Exercise goal
Exercise in exact copying: restate word for word only the lines below from the one containing "C1: 33uF (GND, VIN) -> 33uF (GND, SIG)" through the one containing "C107: 2.2uF (BUS_A, BUS_B) -> none", omitting any pictures.

Version difference data
========

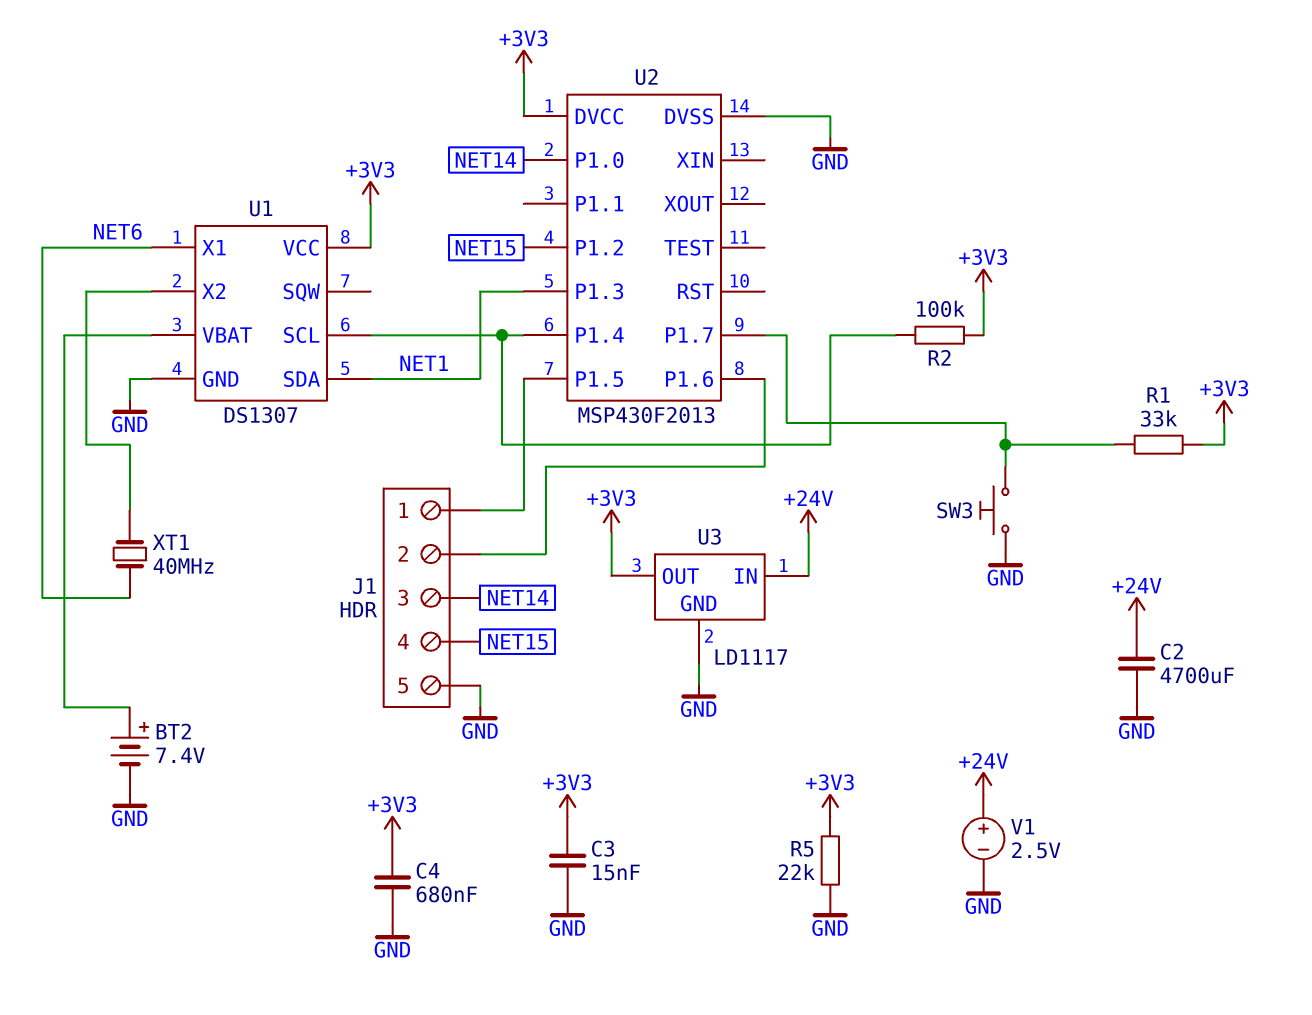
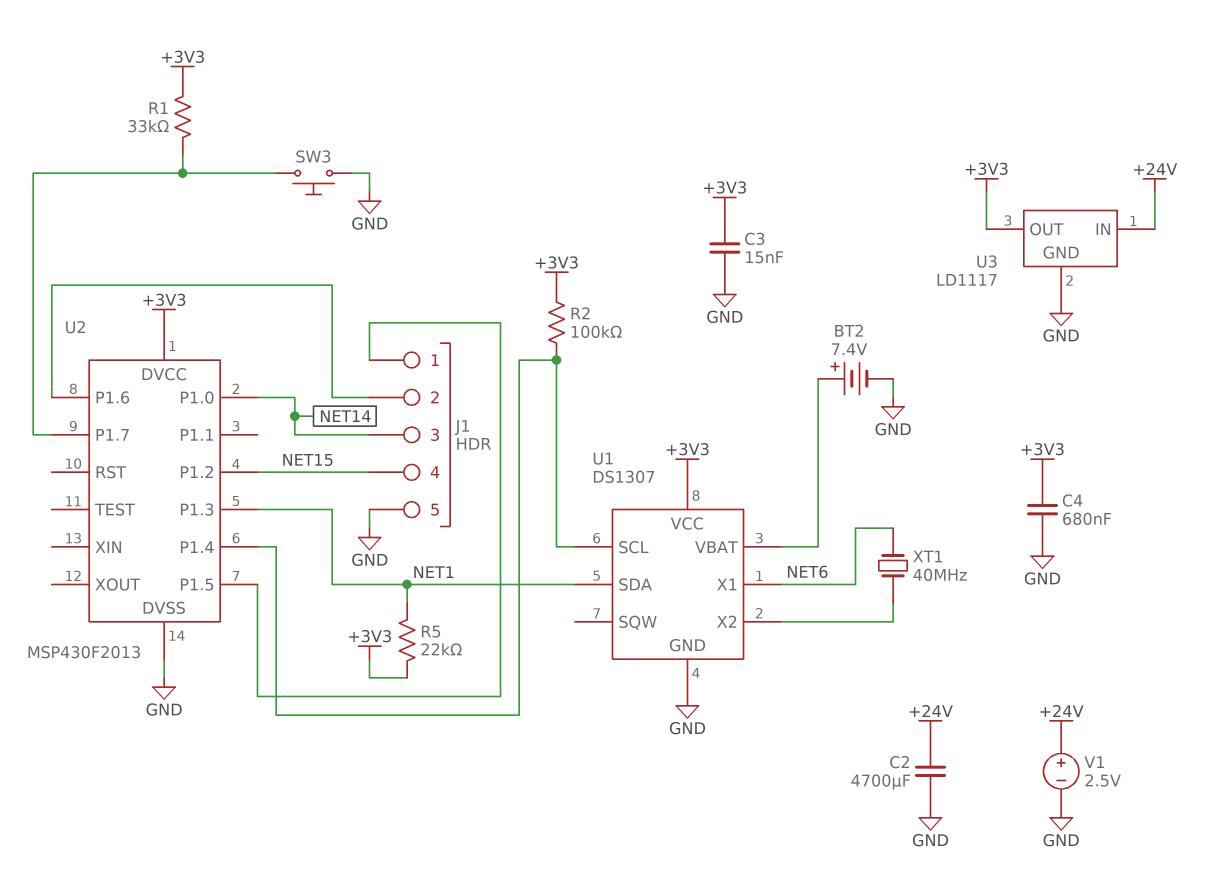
R5: 22k (+3V3, GND) -> 22k (+3V3, NET1)

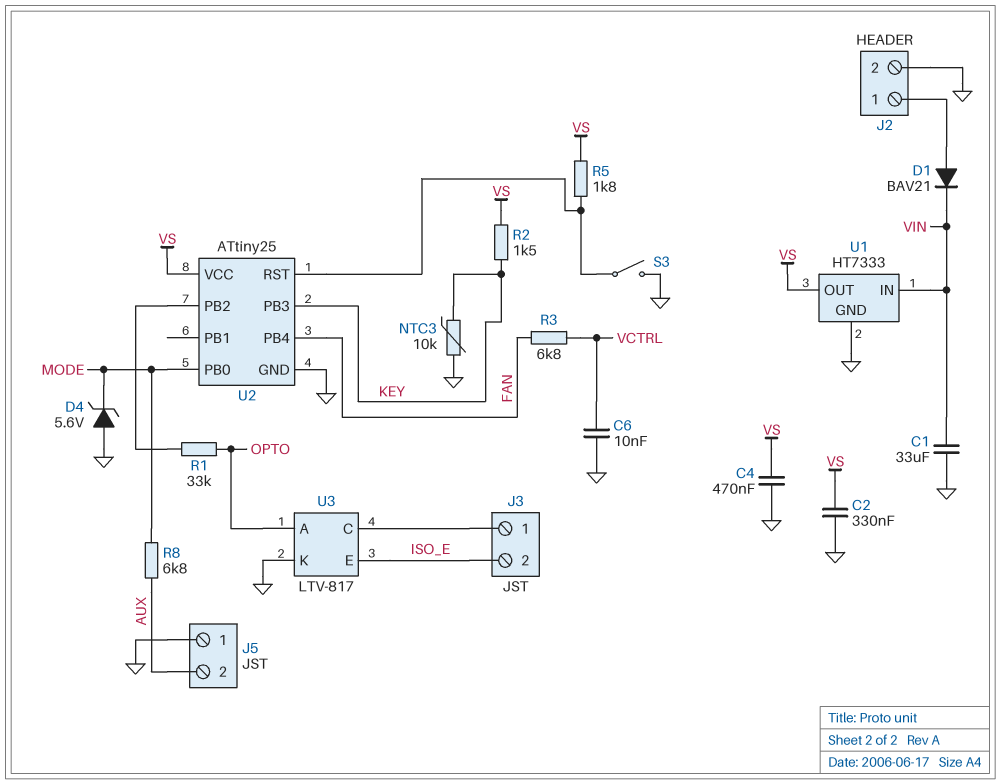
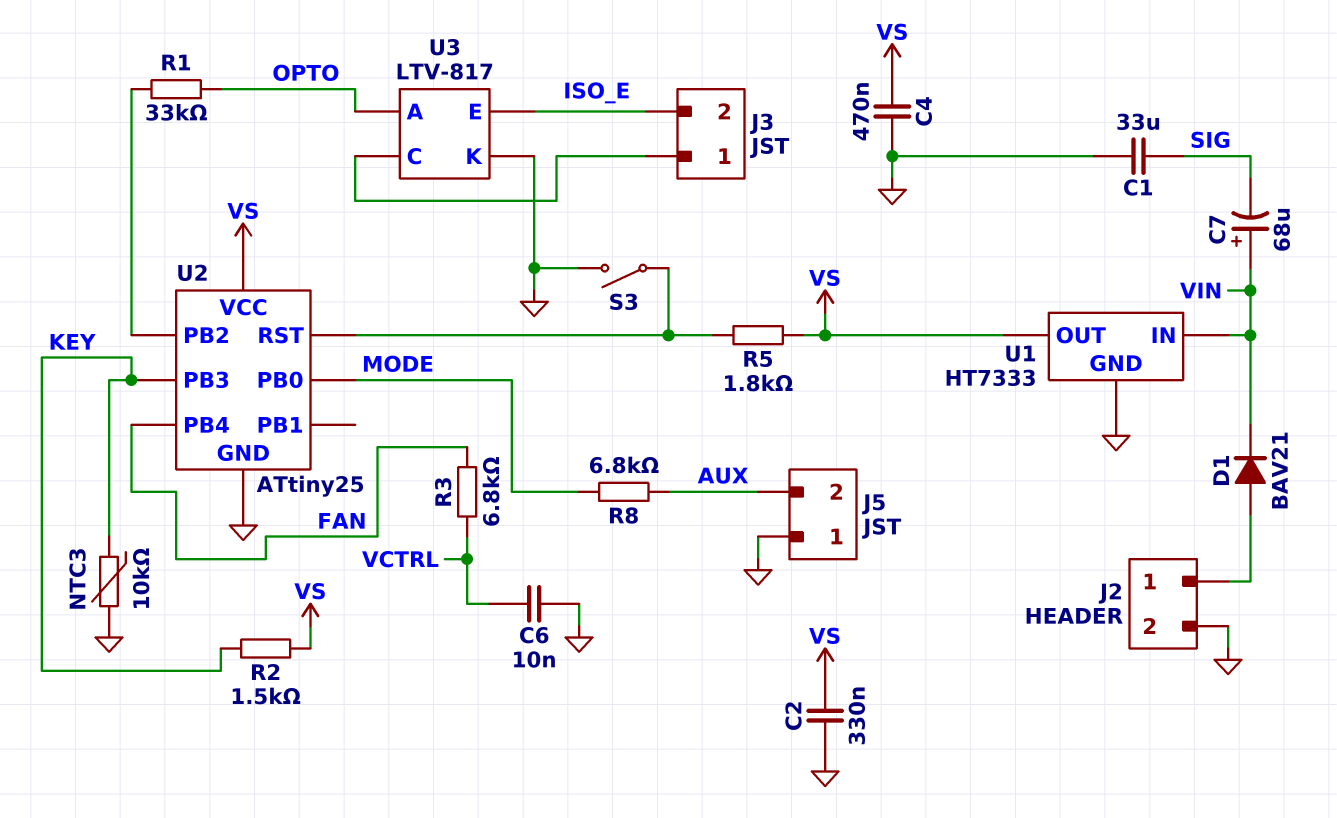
C1: 33uF (GND, VIN) -> 33uF (GND, SIG)
C7: none -> 68uF (plus VIN, minus SIG)
D4: zener 5.6V (A GND, K MODE) -> none

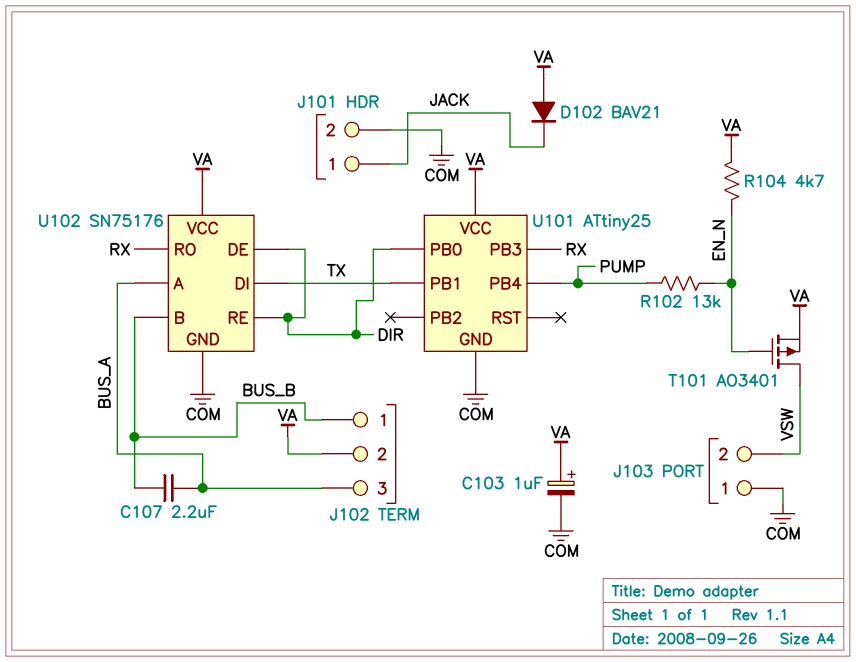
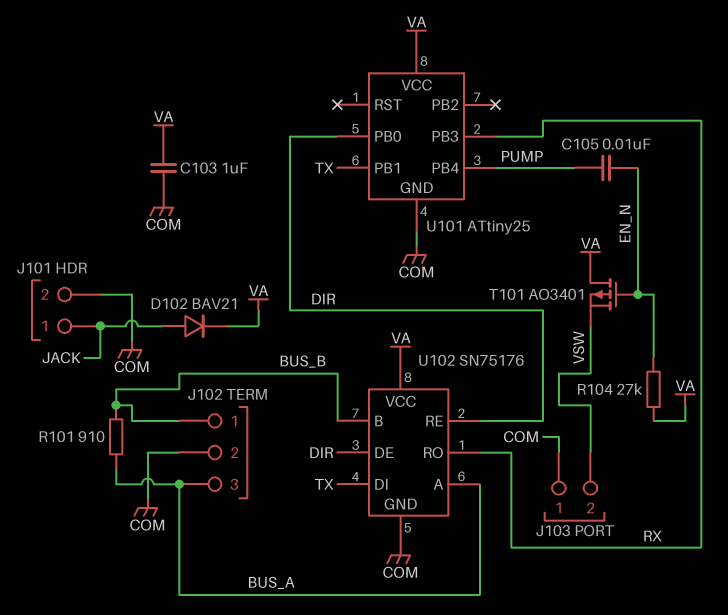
C103: 1uF (plus VA, minus COM) -> 1uF (COM, VA)
C105: none -> 10nF (EN_N, PUMP)
C107: 2.2uF (BUS_A, BUS_B) -> none
D102: diode BAV21 (A VA, K JACK) -> diode BAV21 (A JACK, K VA)
J102 pin 2: VA -> COM
R101: none -> 910 (BUS_A, BUS_B)
R102: 13k (EN_N, PUMP) -> none
R104: 4.7k (EN_N, VA) -> 27k (EN_N, VA)
T101: PMOS AO3401 (G EN_N, D VSW, S VA) -> PMOS AO3401 (G EN_N, D VA, S VSW)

========

Answer section
C1: 33uF (GND, VIN) -> 33uF (GND, SIG)
C7: none -> 68uF (plus VIN, minus SIG)
D4: zener 5.6V (A GND, K MODE) -> none

C103: 1uF (plus VA, minus COM) -> 1uF (COM, VA)
C105: none -> 10nF (EN_N, PUMP)
C107: 2.2uF (BUS_A, BUS_B) -> none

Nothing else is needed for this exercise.